* _About this task_: In the answer, each line of the listing should appear again unchanged.

* _Exercise input_:
• • • • • • •
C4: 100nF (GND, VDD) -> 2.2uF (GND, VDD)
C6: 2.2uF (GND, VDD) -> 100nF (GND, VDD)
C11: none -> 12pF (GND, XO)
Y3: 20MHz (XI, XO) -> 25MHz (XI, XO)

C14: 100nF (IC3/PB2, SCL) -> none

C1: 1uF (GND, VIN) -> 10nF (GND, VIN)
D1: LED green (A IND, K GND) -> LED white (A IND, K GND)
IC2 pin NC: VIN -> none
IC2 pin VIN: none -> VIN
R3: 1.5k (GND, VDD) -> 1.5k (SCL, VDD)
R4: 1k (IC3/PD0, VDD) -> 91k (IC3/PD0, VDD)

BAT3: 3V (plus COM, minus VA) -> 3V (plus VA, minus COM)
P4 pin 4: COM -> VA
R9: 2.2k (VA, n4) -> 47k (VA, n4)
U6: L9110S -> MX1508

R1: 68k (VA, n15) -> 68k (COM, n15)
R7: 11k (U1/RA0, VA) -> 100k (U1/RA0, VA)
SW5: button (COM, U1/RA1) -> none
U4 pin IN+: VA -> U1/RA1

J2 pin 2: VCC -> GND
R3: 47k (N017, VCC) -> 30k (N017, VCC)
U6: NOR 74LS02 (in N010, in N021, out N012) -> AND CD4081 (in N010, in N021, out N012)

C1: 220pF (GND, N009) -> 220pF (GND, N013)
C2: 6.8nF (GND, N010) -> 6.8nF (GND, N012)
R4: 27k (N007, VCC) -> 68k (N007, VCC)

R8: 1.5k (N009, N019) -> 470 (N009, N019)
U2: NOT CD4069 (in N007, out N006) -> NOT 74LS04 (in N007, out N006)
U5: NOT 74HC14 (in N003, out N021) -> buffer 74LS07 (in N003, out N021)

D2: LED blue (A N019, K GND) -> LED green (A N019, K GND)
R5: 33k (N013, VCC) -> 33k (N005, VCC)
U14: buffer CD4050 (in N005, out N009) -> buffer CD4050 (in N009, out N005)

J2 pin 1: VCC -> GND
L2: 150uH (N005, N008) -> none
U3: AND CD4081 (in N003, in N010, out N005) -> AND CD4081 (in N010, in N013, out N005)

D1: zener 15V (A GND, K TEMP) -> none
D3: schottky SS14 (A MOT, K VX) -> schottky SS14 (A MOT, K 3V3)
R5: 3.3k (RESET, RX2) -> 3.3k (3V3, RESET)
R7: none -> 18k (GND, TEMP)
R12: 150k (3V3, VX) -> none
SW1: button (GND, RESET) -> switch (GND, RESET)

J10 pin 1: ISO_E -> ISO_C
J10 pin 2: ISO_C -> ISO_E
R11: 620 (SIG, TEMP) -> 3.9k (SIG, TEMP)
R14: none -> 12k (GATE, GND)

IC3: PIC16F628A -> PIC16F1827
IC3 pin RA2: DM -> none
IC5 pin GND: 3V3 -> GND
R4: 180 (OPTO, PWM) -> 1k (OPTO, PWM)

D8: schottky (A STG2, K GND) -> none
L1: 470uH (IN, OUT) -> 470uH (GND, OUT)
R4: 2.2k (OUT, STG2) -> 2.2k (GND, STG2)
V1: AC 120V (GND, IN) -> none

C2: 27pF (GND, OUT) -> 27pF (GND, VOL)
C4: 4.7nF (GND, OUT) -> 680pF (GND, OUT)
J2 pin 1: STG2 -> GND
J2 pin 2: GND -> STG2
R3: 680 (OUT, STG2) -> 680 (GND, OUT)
• • • • • • •
* _Solution for this task_:
C4: 100nF (GND, VDD) -> 2.2uF (GND, VDD)
C6: 2.2uF (GND, VDD) -> 100nF (GND, VDD)
C11: none -> 12pF (GND, XO)
Y3: 20MHz (XI, XO) -> 25MHz (XI, XO)

C14: 100nF (IC3/PB2, SCL) -> none

C1: 1uF (GND, VIN) -> 10nF (GND, VIN)
D1: LED green (A IND, K GND) -> LED white (A IND, K GND)
IC2 pin NC: VIN -> none
IC2 pin VIN: none -> VIN
R3: 1.5k (GND, VDD) -> 1.5k (SCL, VDD)
R4: 1k (IC3/PD0, VDD) -> 91k (IC3/PD0, VDD)

BAT3: 3V (plus COM, minus VA) -> 3V (plus VA, minus COM)
P4 pin 4: COM -> VA
R9: 2.2k (VA, n4) -> 47k (VA, n4)
U6: L9110S -> MX1508

R1: 68k (VA, n15) -> 68k (COM, n15)
R7: 11k (U1/RA0, VA) -> 100k (U1/RA0, VA)
SW5: button (COM, U1/RA1) -> none
U4 pin IN+: VA -> U1/RA1

J2 pin 2: VCC -> GND
R3: 47k (N017, VCC) -> 30k (N017, VCC)
U6: NOR 74LS02 (in N010, in N021, out N012) -> AND CD4081 (in N010, in N021, out N012)

C1: 220pF (GND, N009) -> 220pF (GND, N013)
C2: 6.8nF (GND, N010) -> 6.8nF (GND, N012)
R4: 27k (N007, VCC) -> 68k (N007, VCC)

R8: 1.5k (N009, N019) -> 470 (N009, N019)
U2: NOT CD4069 (in N007, out N006) -> NOT 74LS04 (in N007, out N006)
U5: NOT 74HC14 (in N003, out N021) -> buffer 74LS07 (in N003, out N021)

D2: LED blue (A N019, K GND) -> LED green (A N019, K GND)
R5: 33k (N013, VCC) -> 33k (N005, VCC)
U14: buffer CD4050 (in N005, out N009) -> buffer CD4050 (in N009, out N005)

J2 pin 1: VCC -> GND
L2: 150uH (N005, N008) -> none
U3: AND CD4081 (in N003, in N010, out N005) -> AND CD4081 (in N010, in N013, out N005)

D1: zener 15V (A GND, K TEMP) -> none
D3: schottky SS14 (A MOT, K VX) -> schottky SS14 (A MOT, K 3V3)
R5: 3.3k (RESET, RX2) -> 3.3k (3V3, RESET)
R7: none -> 18k (GND, TEMP)
R12: 150k (3V3, VX) -> none
SW1: button (GND, RESET) -> switch (GND, RESET)

J10 pin 1: ISO_E -> ISO_C
J10 pin 2: ISO_C -> ISO_E
R11: 620 (SIG, TEMP) -> 3.9k (SIG, TEMP)
R14: none -> 12k (GATE, GND)

IC3: PIC16F628A -> PIC16F1827
IC3 pin RA2: DM -> none
IC5 pin GND: 3V3 -> GND
R4: 180 (OPTO, PWM) -> 1k (OPTO, PWM)

D8: schottky (A STG2, K GND) -> none
L1: 470uH (IN, OUT) -> 470uH (GND, OUT)
R4: 2.2k (OUT, STG2) -> 2.2k (GND, STG2)
V1: AC 120V (GND, IN) -> none

C2: 27pF (GND, OUT) -> 27pF (GND, VOL)
C4: 4.7nF (GND, OUT) -> 680pF (GND, OUT)
J2 pin 1: STG2 -> GND
J2 pin 2: GND -> STG2
R3: 680 (OUT, STG2) -> 680 (GND, OUT)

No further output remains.